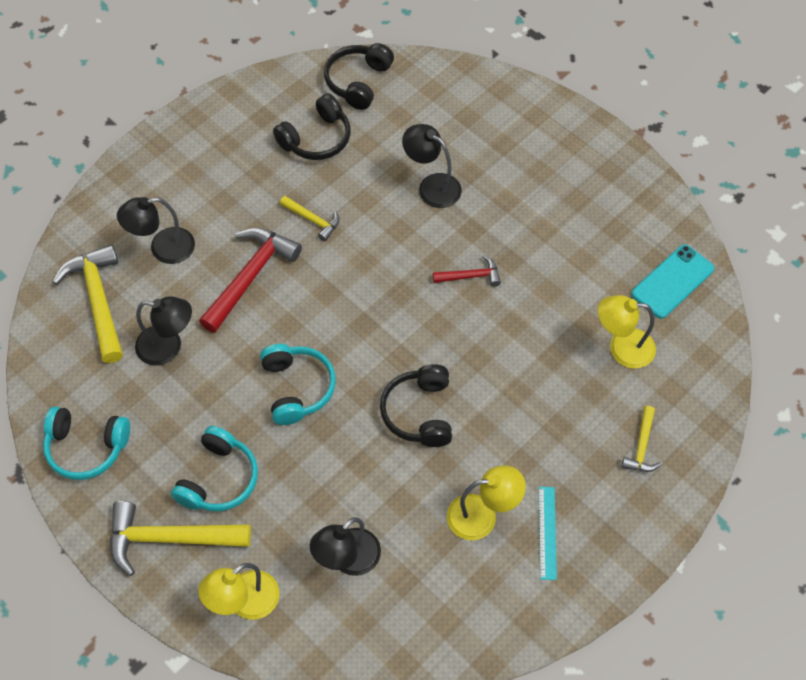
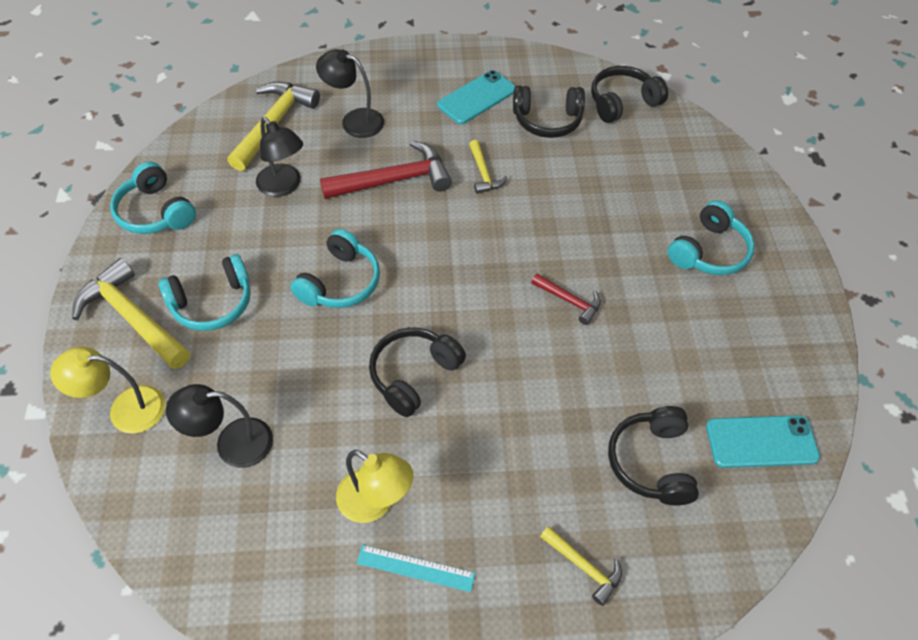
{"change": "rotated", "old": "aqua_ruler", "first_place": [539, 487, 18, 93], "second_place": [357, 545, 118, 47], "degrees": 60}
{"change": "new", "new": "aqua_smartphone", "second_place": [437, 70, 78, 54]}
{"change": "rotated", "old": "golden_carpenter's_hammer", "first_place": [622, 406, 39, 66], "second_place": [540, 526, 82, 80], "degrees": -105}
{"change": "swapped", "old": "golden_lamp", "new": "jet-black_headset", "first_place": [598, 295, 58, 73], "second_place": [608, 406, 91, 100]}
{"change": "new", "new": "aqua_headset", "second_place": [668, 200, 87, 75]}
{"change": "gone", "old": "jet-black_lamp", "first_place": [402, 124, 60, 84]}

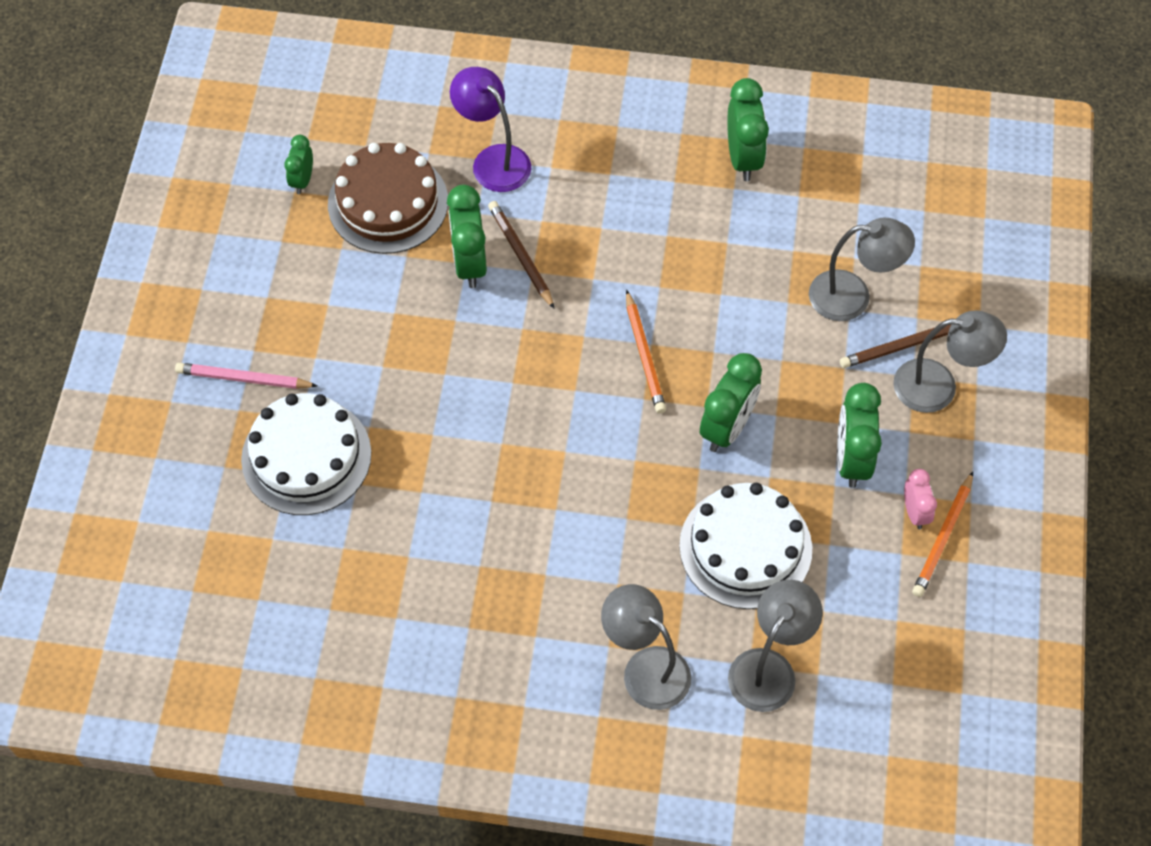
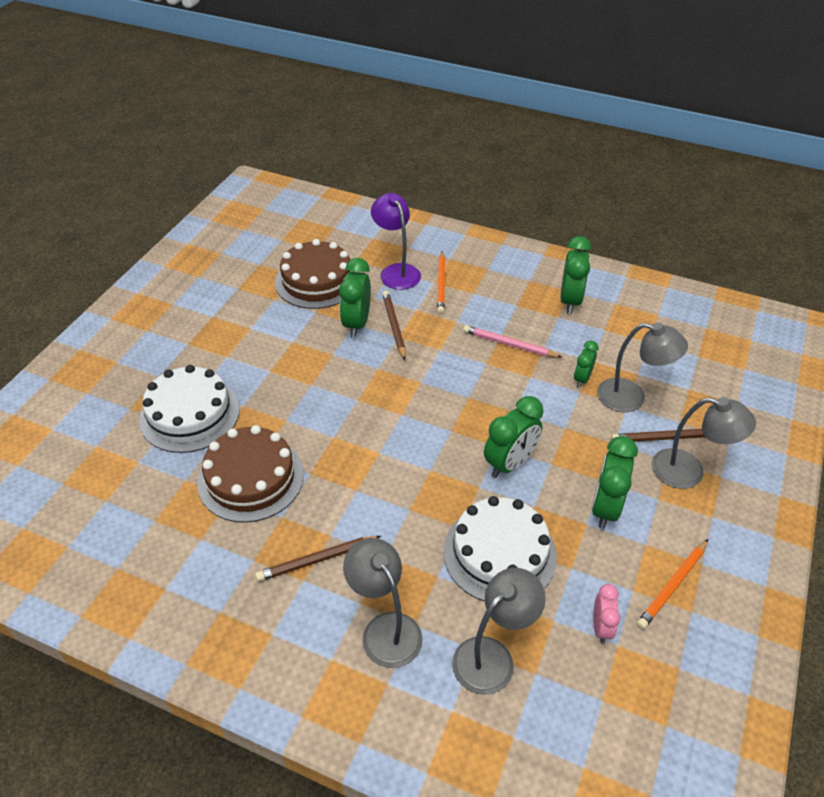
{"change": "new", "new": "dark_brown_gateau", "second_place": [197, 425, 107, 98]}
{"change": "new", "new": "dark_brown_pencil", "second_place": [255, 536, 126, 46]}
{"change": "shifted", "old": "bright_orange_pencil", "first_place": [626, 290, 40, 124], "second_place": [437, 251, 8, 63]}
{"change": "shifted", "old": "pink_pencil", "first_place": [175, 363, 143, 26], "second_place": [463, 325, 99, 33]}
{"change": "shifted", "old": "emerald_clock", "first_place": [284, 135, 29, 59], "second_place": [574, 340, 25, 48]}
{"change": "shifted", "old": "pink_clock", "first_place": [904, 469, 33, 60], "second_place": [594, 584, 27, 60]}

PROBLEM REQUIREMENTS –
Look over the listing. Pull out every line with the string "degrees" in it.

ANSWER BOX –
{"change": "rotated", "old": "aqua_ruler", "first_place": [539, 487, 18, 93], "second_place": [357, 545, 118, 47], "degrees": 60}
{"change": "rotated", "old": "golden_carpenter's_hammer", "first_place": [622, 406, 39, 66], "second_place": [540, 526, 82, 80], "degrees": -105}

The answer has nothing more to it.